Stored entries
§

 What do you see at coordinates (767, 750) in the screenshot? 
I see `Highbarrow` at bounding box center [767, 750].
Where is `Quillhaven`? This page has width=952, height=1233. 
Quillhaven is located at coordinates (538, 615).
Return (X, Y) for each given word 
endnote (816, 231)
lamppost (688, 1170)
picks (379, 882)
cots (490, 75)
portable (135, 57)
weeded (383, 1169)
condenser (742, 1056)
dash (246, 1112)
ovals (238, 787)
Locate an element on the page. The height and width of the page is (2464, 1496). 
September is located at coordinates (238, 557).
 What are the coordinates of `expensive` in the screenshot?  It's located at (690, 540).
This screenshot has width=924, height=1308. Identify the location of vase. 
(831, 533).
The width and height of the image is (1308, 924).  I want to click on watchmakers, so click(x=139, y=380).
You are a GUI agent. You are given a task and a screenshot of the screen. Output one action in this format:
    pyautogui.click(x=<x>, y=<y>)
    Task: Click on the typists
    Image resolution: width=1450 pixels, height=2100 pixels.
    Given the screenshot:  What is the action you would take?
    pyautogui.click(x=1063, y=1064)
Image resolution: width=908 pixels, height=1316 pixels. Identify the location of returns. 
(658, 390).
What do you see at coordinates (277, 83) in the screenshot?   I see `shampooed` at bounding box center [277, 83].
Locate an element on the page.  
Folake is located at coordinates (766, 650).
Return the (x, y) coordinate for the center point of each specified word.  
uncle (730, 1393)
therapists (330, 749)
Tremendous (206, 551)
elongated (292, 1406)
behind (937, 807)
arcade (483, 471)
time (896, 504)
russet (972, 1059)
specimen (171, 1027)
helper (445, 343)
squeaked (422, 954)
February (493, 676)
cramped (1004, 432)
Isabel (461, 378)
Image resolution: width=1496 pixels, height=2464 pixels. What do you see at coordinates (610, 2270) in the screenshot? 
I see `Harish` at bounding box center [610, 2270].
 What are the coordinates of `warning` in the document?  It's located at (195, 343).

§

**Written exercise**
Copy out every one of the entries above word for word, keeping each line as it stands.

**Solution to the problem**
 What do you see at coordinates (767, 750) in the screenshot? 
I see `Highbarrow` at bounding box center [767, 750].
Where is `Quillhaven`? This page has width=952, height=1233. 
Quillhaven is located at coordinates (538, 615).
Return (X, Y) for each given word 
endnote (816, 231)
lamppost (688, 1170)
picks (379, 882)
cots (490, 75)
portable (135, 57)
weeded (383, 1169)
condenser (742, 1056)
dash (246, 1112)
ovals (238, 787)
Locate an element on the page. The height and width of the page is (2464, 1496). 
September is located at coordinates (238, 557).
 What are the coordinates of `expensive` in the screenshot?  It's located at (690, 540).
This screenshot has width=924, height=1308. Identify the location of vase. 
(831, 533).
The width and height of the image is (1308, 924).  I want to click on watchmakers, so click(x=139, y=380).
You are a GUI agent. You are given a task and a screenshot of the screen. Output one action in this format:
    pyautogui.click(x=<x>, y=<y>)
    Task: Click on the typists
    Image resolution: width=1450 pixels, height=2100 pixels.
    Given the screenshot:  What is the action you would take?
    pyautogui.click(x=1063, y=1064)
Image resolution: width=908 pixels, height=1316 pixels. Identify the location of returns. 
(658, 390).
What do you see at coordinates (277, 83) in the screenshot?   I see `shampooed` at bounding box center [277, 83].
Locate an element on the page.  
Folake is located at coordinates (766, 650).
Return the (x, y) coordinate for the center point of each specified word.  
uncle (730, 1393)
therapists (330, 749)
Tremendous (206, 551)
elongated (292, 1406)
behind (937, 807)
arcade (483, 471)
time (896, 504)
russet (972, 1059)
specimen (171, 1027)
helper (445, 343)
squeaked (422, 954)
February (493, 676)
cramped (1004, 432)
Isabel (461, 378)
Image resolution: width=1496 pixels, height=2464 pixels. What do you see at coordinates (610, 2270) in the screenshot? 
I see `Harish` at bounding box center [610, 2270].
 What are the coordinates of `warning` in the document?  It's located at (195, 343).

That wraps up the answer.